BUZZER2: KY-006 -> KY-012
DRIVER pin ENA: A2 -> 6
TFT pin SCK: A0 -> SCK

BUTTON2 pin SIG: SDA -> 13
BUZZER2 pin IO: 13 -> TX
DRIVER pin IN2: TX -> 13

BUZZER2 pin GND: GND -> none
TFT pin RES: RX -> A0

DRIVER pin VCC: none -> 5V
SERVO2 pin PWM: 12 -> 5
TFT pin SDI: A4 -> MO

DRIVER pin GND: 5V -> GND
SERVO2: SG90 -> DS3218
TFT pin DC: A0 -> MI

• • • •

* [Task objective]:
Nothing is to be left out, and every entry is to be transcribed exactly.

* [Reply to the exercise]:
BUZZER2: KY-006 -> KY-012
DRIVER pin ENA: A2 -> 6
TFT pin SCK: A0 -> SCK

BUTTON2 pin SIG: SDA -> 13
BUZZER2 pin IO: 13 -> TX
DRIVER pin IN2: TX -> 13

BUZZER2 pin GND: GND -> none
TFT pin RES: RX -> A0

DRIVER pin VCC: none -> 5V
SERVO2 pin PWM: 12 -> 5
TFT pin SDI: A4 -> MO

DRIVER pin GND: 5V -> GND
SERVO2: SG90 -> DS3218
TFT pin DC: A0 -> MI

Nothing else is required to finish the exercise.